TASK REQUIREMENTS: Once the line with "plate (turquoise) (no. 2" is found in the entries below, repeat it and each following line exactly, up to and including the line with "apple (red) (no. 2 from left) =>". Add no other lines.

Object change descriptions

┄┄┄┄┄┄

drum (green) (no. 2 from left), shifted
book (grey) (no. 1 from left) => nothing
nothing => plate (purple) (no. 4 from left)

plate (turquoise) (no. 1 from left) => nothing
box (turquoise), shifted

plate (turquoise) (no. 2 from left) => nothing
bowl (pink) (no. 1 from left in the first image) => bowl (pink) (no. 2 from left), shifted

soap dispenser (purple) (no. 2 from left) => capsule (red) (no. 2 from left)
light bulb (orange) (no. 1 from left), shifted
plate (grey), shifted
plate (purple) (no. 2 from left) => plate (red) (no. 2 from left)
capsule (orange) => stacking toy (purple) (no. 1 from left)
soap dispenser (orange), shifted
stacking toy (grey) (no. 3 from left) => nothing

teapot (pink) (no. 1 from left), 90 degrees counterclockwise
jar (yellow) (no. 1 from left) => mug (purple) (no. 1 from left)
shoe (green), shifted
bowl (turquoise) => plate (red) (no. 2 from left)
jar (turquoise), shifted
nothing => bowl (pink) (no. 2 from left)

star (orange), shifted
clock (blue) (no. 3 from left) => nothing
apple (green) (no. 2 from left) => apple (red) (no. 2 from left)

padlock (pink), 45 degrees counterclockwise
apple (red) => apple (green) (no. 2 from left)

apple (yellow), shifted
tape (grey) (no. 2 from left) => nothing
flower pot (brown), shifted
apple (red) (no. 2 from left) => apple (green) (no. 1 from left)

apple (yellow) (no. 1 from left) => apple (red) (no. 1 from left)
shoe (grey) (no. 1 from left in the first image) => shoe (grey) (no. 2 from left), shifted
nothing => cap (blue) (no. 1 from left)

┄┄┄┄┄┄

RESPONSE:
plate (turquoise) (no. 2 from left) => nothing
bowl (pink) (no. 1 from left in the first image) => bowl (pink) (no. 2 from left), shifted

soap dispenser (purple) (no. 2 from left) => capsule (red) (no. 2 from left)
light bulb (orange) (no. 1 from left), shifted
plate (grey), shifted
plate (purple) (no. 2 from left) => plate (red) (no. 2 from left)
capsule (orange) => stacking toy (purple) (no. 1 from left)
soap dispenser (orange), shifted
stacking toy (grey) (no. 3 from left) => nothing

teapot (pink) (no. 1 from left), 90 degrees counterclockwise
jar (yellow) (no. 1 from left) => mug (purple) (no. 1 from left)
shoe (green), shifted
bowl (turquoise) => plate (red) (no. 2 from left)
jar (turquoise), shifted
nothing => bowl (pink) (no. 2 from left)

star (orange), shifted
clock (blue) (no. 3 from left) => nothing
apple (green) (no. 2 from left) => apple (red) (no. 2 from left)

padlock (pink), 45 degrees counterclockwise
apple (red) => apple (green) (no. 2 from left)

apple (yellow), shifted
tape (grey) (no. 2 from left) => nothing
flower pot (brown), shifted
apple (red) (no. 2 from left) => apple (green) (no. 1 from left)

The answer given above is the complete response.